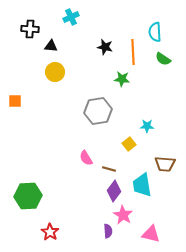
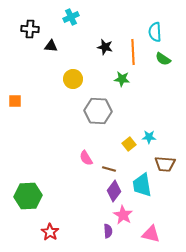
yellow circle: moved 18 px right, 7 px down
gray hexagon: rotated 12 degrees clockwise
cyan star: moved 2 px right, 11 px down
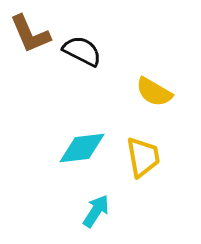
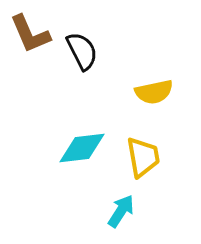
black semicircle: rotated 36 degrees clockwise
yellow semicircle: rotated 42 degrees counterclockwise
cyan arrow: moved 25 px right
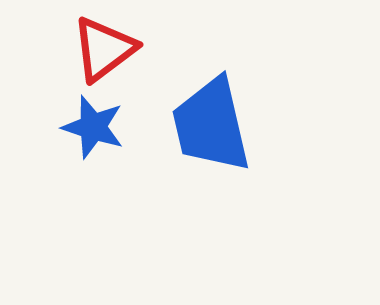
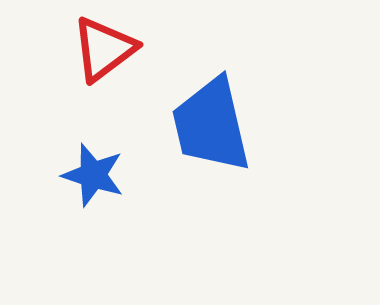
blue star: moved 48 px down
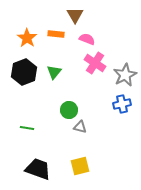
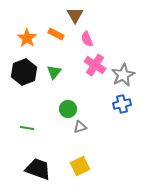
orange rectangle: rotated 21 degrees clockwise
pink semicircle: rotated 133 degrees counterclockwise
pink cross: moved 2 px down
gray star: moved 2 px left
green circle: moved 1 px left, 1 px up
gray triangle: rotated 32 degrees counterclockwise
yellow square: rotated 12 degrees counterclockwise
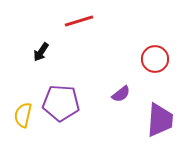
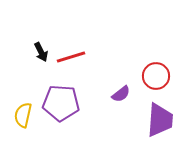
red line: moved 8 px left, 36 px down
black arrow: rotated 60 degrees counterclockwise
red circle: moved 1 px right, 17 px down
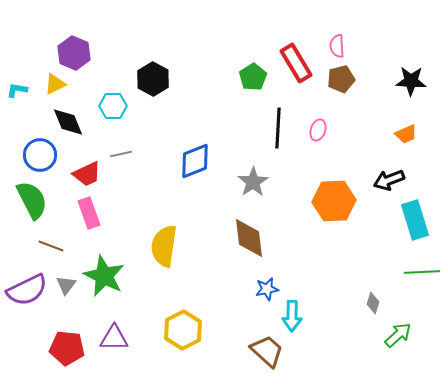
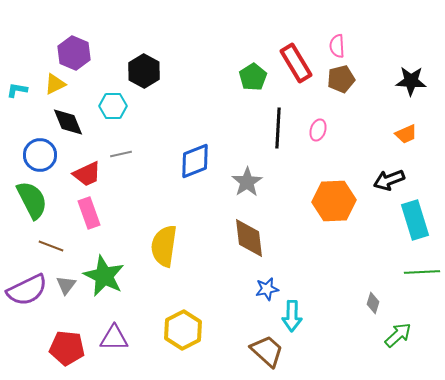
black hexagon: moved 9 px left, 8 px up
gray star: moved 6 px left
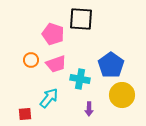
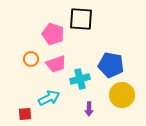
orange circle: moved 1 px up
blue pentagon: rotated 25 degrees counterclockwise
cyan cross: rotated 24 degrees counterclockwise
cyan arrow: rotated 25 degrees clockwise
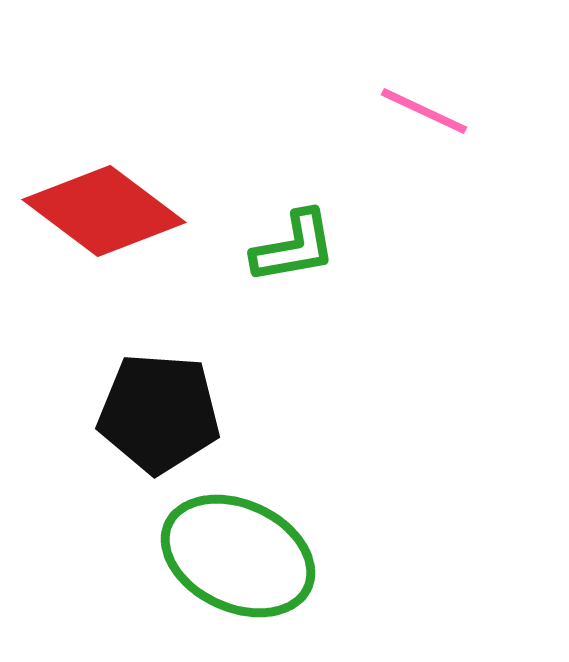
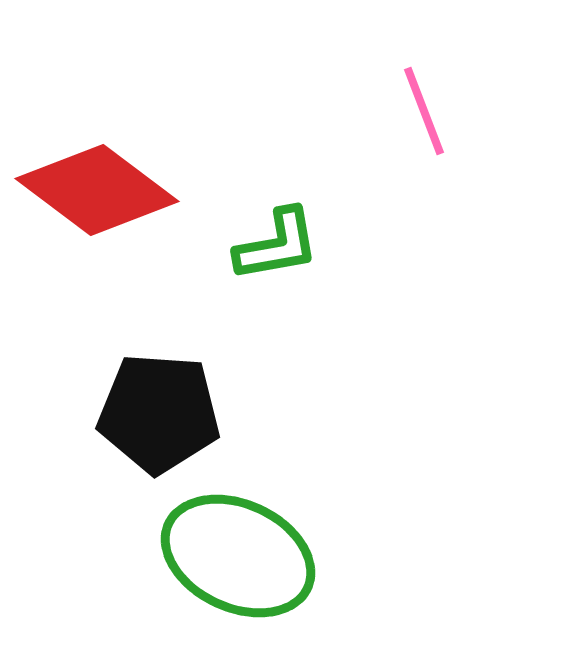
pink line: rotated 44 degrees clockwise
red diamond: moved 7 px left, 21 px up
green L-shape: moved 17 px left, 2 px up
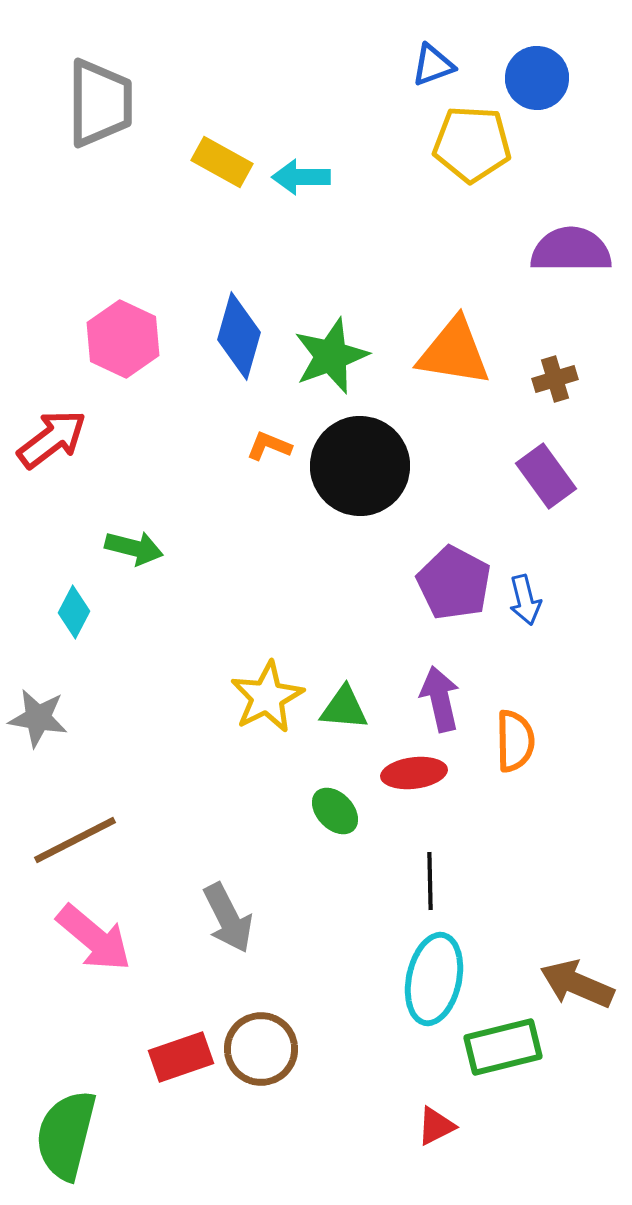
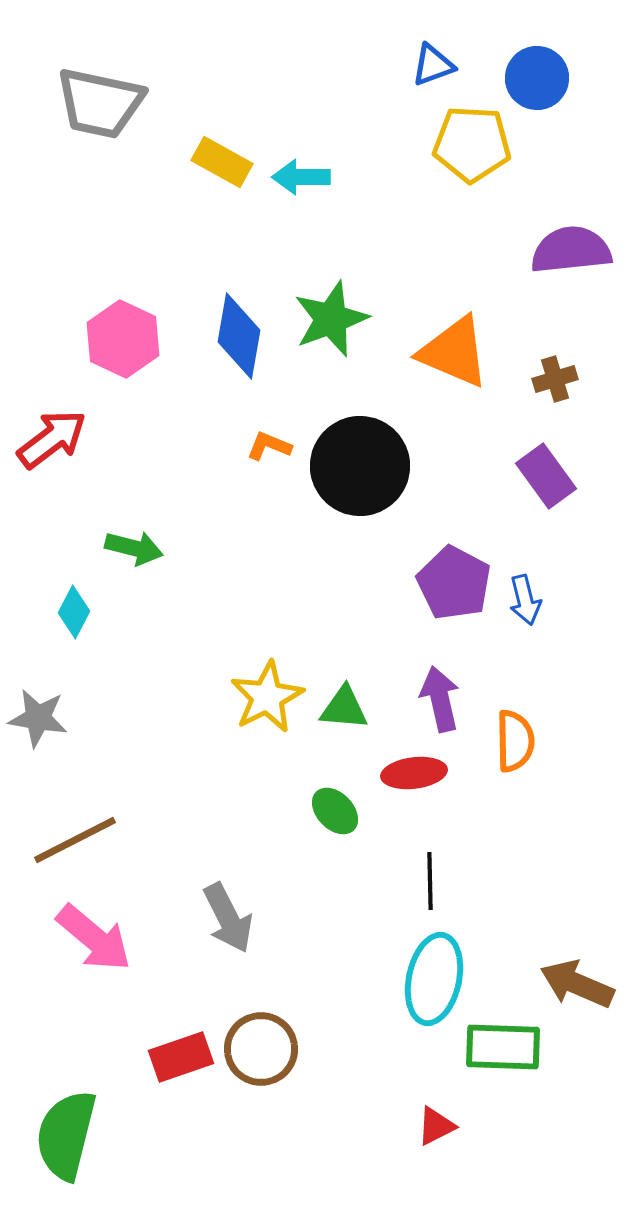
gray trapezoid: rotated 102 degrees clockwise
purple semicircle: rotated 6 degrees counterclockwise
blue diamond: rotated 6 degrees counterclockwise
orange triangle: rotated 14 degrees clockwise
green star: moved 37 px up
green rectangle: rotated 16 degrees clockwise
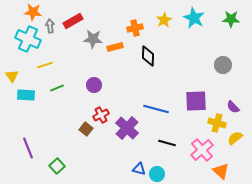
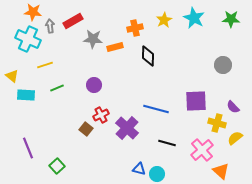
yellow triangle: rotated 16 degrees counterclockwise
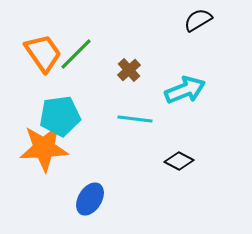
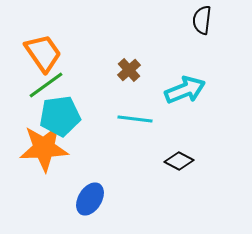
black semicircle: moved 4 px right; rotated 52 degrees counterclockwise
green line: moved 30 px left, 31 px down; rotated 9 degrees clockwise
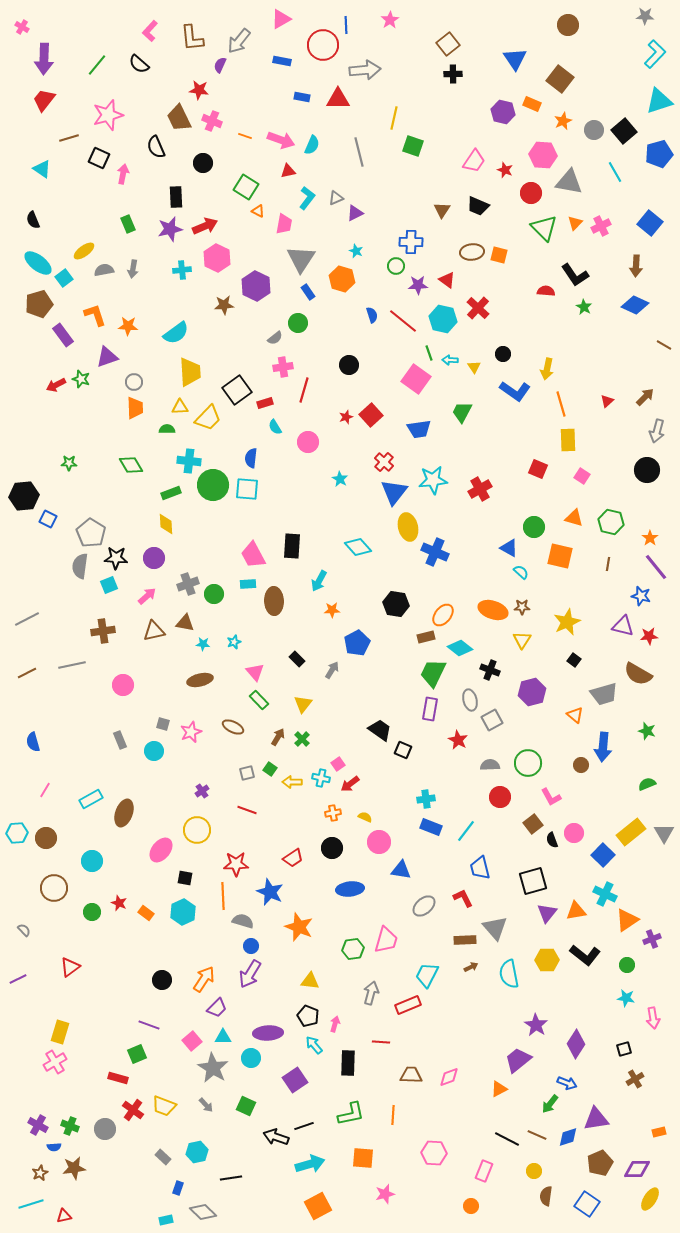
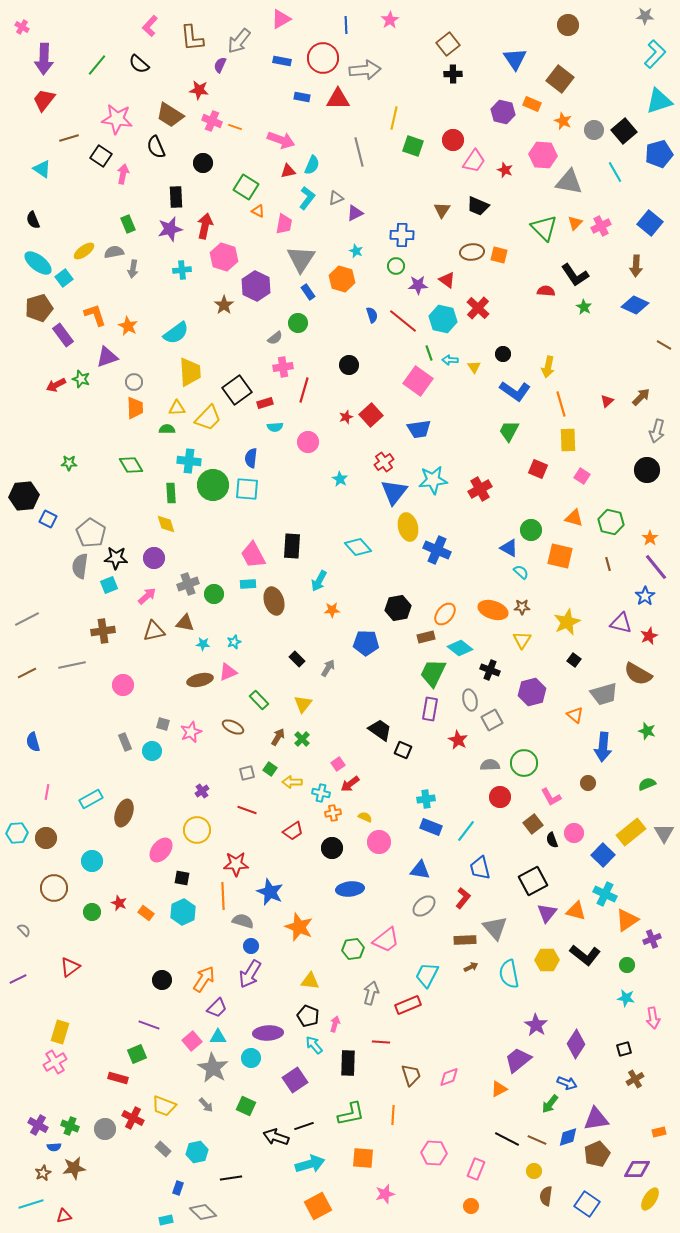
pink L-shape at (150, 31): moved 5 px up
red circle at (323, 45): moved 13 px down
pink star at (108, 115): moved 9 px right, 4 px down; rotated 24 degrees clockwise
brown trapezoid at (179, 118): moved 9 px left, 3 px up; rotated 32 degrees counterclockwise
orange star at (563, 121): rotated 24 degrees counterclockwise
orange line at (245, 136): moved 10 px left, 9 px up
cyan semicircle at (312, 145): moved 20 px down
black square at (99, 158): moved 2 px right, 2 px up; rotated 10 degrees clockwise
red circle at (531, 193): moved 78 px left, 53 px up
red arrow at (205, 226): rotated 55 degrees counterclockwise
blue cross at (411, 242): moved 9 px left, 7 px up
pink hexagon at (217, 258): moved 7 px right, 1 px up; rotated 8 degrees counterclockwise
gray semicircle at (104, 270): moved 10 px right, 18 px up
brown pentagon at (39, 304): moved 4 px down
brown star at (224, 305): rotated 30 degrees counterclockwise
orange star at (128, 326): rotated 24 degrees clockwise
yellow arrow at (547, 369): moved 1 px right, 2 px up
pink square at (416, 379): moved 2 px right, 2 px down
brown arrow at (645, 397): moved 4 px left
yellow triangle at (180, 407): moved 3 px left, 1 px down
green trapezoid at (462, 412): moved 47 px right, 19 px down
cyan semicircle at (275, 427): rotated 63 degrees counterclockwise
red cross at (384, 462): rotated 12 degrees clockwise
green rectangle at (171, 493): rotated 72 degrees counterclockwise
yellow diamond at (166, 524): rotated 15 degrees counterclockwise
green circle at (534, 527): moved 3 px left, 3 px down
blue cross at (435, 552): moved 2 px right, 2 px up
brown line at (608, 564): rotated 24 degrees counterclockwise
blue star at (641, 596): moved 4 px right; rotated 24 degrees clockwise
brown ellipse at (274, 601): rotated 16 degrees counterclockwise
black hexagon at (396, 604): moved 2 px right, 4 px down; rotated 20 degrees counterclockwise
orange ellipse at (443, 615): moved 2 px right, 1 px up
purple triangle at (623, 626): moved 2 px left, 3 px up
red star at (649, 636): rotated 18 degrees counterclockwise
blue pentagon at (357, 643): moved 9 px right; rotated 30 degrees clockwise
gray arrow at (332, 670): moved 4 px left, 2 px up
pink triangle at (255, 672): moved 27 px left; rotated 48 degrees clockwise
gray rectangle at (120, 740): moved 5 px right, 2 px down
cyan circle at (154, 751): moved 2 px left
green circle at (528, 763): moved 4 px left
brown circle at (581, 765): moved 7 px right, 18 px down
cyan cross at (321, 778): moved 15 px down
pink line at (45, 790): moved 2 px right, 2 px down; rotated 21 degrees counterclockwise
red trapezoid at (293, 858): moved 27 px up
blue triangle at (401, 870): moved 19 px right
black square at (185, 878): moved 3 px left
black square at (533, 881): rotated 12 degrees counterclockwise
red L-shape at (463, 898): rotated 65 degrees clockwise
orange triangle at (576, 911): rotated 25 degrees clockwise
pink trapezoid at (386, 940): rotated 36 degrees clockwise
cyan triangle at (223, 1037): moved 5 px left
brown trapezoid at (411, 1075): rotated 70 degrees clockwise
red cross at (133, 1110): moved 8 px down; rotated 10 degrees counterclockwise
brown line at (537, 1135): moved 5 px down
gray rectangle at (163, 1157): moved 8 px up
brown pentagon at (600, 1163): moved 3 px left, 9 px up
pink rectangle at (484, 1171): moved 8 px left, 2 px up
brown star at (40, 1173): moved 3 px right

- - - - - - -

Which lines of the material above hold the string "gray"? Pull them out.

§ THE COMPLETED TASK
gray hexagon: rotated 12 degrees clockwise
gray star: moved 2 px left
gray triangle: rotated 32 degrees counterclockwise
gray star: moved 6 px left
gray trapezoid: rotated 102 degrees clockwise
gray semicircle at (104, 270): moved 10 px right, 18 px up
gray arrow at (332, 670): moved 4 px left, 2 px up
gray rectangle at (120, 740): moved 5 px right, 2 px down
gray rectangle at (163, 1157): moved 8 px up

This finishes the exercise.